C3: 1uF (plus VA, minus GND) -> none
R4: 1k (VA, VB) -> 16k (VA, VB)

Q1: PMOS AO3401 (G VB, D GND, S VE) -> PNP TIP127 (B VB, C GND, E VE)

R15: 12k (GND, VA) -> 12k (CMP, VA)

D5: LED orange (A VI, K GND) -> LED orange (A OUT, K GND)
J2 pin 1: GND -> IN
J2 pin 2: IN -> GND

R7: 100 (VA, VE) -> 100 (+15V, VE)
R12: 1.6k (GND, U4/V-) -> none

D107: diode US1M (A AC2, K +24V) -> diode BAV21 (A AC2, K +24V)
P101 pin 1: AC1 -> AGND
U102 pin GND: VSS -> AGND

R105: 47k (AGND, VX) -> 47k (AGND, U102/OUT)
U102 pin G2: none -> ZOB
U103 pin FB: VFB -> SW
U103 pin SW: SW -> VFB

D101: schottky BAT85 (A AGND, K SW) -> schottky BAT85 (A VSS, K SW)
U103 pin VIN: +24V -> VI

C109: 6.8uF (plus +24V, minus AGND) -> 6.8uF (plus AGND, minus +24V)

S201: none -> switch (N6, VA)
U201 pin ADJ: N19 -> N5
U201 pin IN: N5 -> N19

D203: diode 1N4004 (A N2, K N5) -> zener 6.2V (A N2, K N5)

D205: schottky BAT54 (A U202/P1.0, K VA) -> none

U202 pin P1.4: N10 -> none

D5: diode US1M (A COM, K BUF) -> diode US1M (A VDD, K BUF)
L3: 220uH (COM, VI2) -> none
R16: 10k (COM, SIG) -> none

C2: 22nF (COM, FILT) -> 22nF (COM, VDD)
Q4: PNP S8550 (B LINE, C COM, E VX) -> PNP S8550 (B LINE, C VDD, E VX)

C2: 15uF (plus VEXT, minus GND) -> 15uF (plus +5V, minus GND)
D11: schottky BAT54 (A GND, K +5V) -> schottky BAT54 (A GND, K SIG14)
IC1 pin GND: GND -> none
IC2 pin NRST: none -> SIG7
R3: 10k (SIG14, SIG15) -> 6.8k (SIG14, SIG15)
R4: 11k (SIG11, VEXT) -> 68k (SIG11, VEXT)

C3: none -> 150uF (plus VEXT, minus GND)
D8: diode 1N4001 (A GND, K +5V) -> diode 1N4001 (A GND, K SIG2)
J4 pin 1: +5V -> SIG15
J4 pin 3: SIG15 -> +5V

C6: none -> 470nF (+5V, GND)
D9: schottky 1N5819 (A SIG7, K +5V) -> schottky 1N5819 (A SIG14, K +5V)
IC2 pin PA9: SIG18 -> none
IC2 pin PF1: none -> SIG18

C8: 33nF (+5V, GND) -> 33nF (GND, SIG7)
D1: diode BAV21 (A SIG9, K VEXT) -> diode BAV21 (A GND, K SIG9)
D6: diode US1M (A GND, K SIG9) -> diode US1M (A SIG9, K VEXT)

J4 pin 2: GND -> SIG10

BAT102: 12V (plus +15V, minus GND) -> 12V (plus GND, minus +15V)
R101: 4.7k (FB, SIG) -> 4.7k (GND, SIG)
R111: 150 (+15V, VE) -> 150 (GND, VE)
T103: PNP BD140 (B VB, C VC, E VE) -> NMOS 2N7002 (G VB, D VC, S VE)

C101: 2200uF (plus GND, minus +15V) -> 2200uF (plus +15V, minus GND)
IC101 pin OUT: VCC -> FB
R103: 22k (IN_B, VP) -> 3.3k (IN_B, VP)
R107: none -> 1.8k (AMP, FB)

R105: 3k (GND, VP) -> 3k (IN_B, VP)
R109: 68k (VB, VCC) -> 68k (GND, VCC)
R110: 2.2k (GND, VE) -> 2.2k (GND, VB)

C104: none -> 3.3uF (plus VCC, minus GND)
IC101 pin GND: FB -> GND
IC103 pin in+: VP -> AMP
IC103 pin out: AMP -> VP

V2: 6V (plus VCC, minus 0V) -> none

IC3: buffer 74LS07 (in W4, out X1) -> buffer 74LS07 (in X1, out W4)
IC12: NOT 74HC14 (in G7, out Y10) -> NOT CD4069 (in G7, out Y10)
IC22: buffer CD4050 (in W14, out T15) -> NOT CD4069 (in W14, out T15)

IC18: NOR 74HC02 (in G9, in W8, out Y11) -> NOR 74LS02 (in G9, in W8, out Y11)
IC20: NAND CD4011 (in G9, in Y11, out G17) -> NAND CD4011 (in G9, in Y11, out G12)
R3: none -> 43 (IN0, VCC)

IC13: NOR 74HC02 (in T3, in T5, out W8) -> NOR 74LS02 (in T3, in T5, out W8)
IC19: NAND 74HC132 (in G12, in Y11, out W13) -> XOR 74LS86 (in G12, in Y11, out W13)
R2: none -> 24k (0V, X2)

==============================

#### [Activity]
Word for word, write out the entire listing once more.

#### [Solution for this problem]
C3: 1uF (plus VA, minus GND) -> none
R4: 1k (VA, VB) -> 16k (VA, VB)

Q1: PMOS AO3401 (G VB, D GND, S VE) -> PNP TIP127 (B VB, C GND, E VE)

R15: 12k (GND, VA) -> 12k (CMP, VA)

D5: LED orange (A VI, K GND) -> LED orange (A OUT, K GND)
J2 pin 1: GND -> IN
J2 pin 2: IN -> GND

R7: 100 (VA, VE) -> 100 (+15V, VE)
R12: 1.6k (GND, U4/V-) -> none

D107: diode US1M (A AC2, K +24V) -> diode BAV21 (A AC2, K +24V)
P101 pin 1: AC1 -> AGND
U102 pin GND: VSS -> AGND

R105: 47k (AGND, VX) -> 47k (AGND, U102/OUT)
U102 pin G2: none -> ZOB
U103 pin FB: VFB -> SW
U103 pin SW: SW -> VFB

D101: schottky BAT85 (A AGND, K SW) -> schottky BAT85 (A VSS, K SW)
U103 pin VIN: +24V -> VI

C109: 6.8uF (plus +24V, minus AGND) -> 6.8uF (plus AGND, minus +24V)

S201: none -> switch (N6, VA)
U201 pin ADJ: N19 -> N5
U201 pin IN: N5 -> N19

D203: diode 1N4004 (A N2, K N5) -> zener 6.2V (A N2, K N5)

D205: schottky BAT54 (A U202/P1.0, K VA) -> none

U202 pin P1.4: N10 -> none

D5: diode US1M (A COM, K BUF) -> diode US1M (A VDD, K BUF)
L3: 220uH (COM, VI2) -> none
R16: 10k (COM, SIG) -> none

C2: 22nF (COM, FILT) -> 22nF (COM, VDD)
Q4: PNP S8550 (B LINE, C COM, E VX) -> PNP S8550 (B LINE, C VDD, E VX)

C2: 15uF (plus VEXT, minus GND) -> 15uF (plus +5V, minus GND)
D11: schottky BAT54 (A GND, K +5V) -> schottky BAT54 (A GND, K SIG14)
IC1 pin GND: GND -> none
IC2 pin NRST: none -> SIG7
R3: 10k (SIG14, SIG15) -> 6.8k (SIG14, SIG15)
R4: 11k (SIG11, VEXT) -> 68k (SIG11, VEXT)

C3: none -> 150uF (plus VEXT, minus GND)
D8: diode 1N4001 (A GND, K +5V) -> diode 1N4001 (A GND, K SIG2)
J4 pin 1: +5V -> SIG15
J4 pin 3: SIG15 -> +5V

C6: none -> 470nF (+5V, GND)
D9: schottky 1N5819 (A SIG7, K +5V) -> schottky 1N5819 (A SIG14, K +5V)
IC2 pin PA9: SIG18 -> none
IC2 pin PF1: none -> SIG18

C8: 33nF (+5V, GND) -> 33nF (GND, SIG7)
D1: diode BAV21 (A SIG9, K VEXT) -> diode BAV21 (A GND, K SIG9)
D6: diode US1M (A GND, K SIG9) -> diode US1M (A SIG9, K VEXT)

J4 pin 2: GND -> SIG10

BAT102: 12V (plus +15V, minus GND) -> 12V (plus GND, minus +15V)
R101: 4.7k (FB, SIG) -> 4.7k (GND, SIG)
R111: 150 (+15V, VE) -> 150 (GND, VE)
T103: PNP BD140 (B VB, C VC, E VE) -> NMOS 2N7002 (G VB, D VC, S VE)

C101: 2200uF (plus GND, minus +15V) -> 2200uF (plus +15V, minus GND)
IC101 pin OUT: VCC -> FB
R103: 22k (IN_B, VP) -> 3.3k (IN_B, VP)
R107: none -> 1.8k (AMP, FB)

R105: 3k (GND, VP) -> 3k (IN_B, VP)
R109: 68k (VB, VCC) -> 68k (GND, VCC)
R110: 2.2k (GND, VE) -> 2.2k (GND, VB)

C104: none -> 3.3uF (plus VCC, minus GND)
IC101 pin GND: FB -> GND
IC103 pin in+: VP -> AMP
IC103 pin out: AMP -> VP

V2: 6V (plus VCC, minus 0V) -> none

IC3: buffer 74LS07 (in W4, out X1) -> buffer 74LS07 (in X1, out W4)
IC12: NOT 74HC14 (in G7, out Y10) -> NOT CD4069 (in G7, out Y10)
IC22: buffer CD4050 (in W14, out T15) -> NOT CD4069 (in W14, out T15)

IC18: NOR 74HC02 (in G9, in W8, out Y11) -> NOR 74LS02 (in G9, in W8, out Y11)
IC20: NAND CD4011 (in G9, in Y11, out G17) -> NAND CD4011 (in G9, in Y11, out G12)
R3: none -> 43 (IN0, VCC)

IC13: NOR 74HC02 (in T3, in T5, out W8) -> NOR 74LS02 (in T3, in T5, out W8)
IC19: NAND 74HC132 (in G12, in Y11, out W13) -> XOR 74LS86 (in G12, in Y11, out W13)
R2: none -> 24k (0V, X2)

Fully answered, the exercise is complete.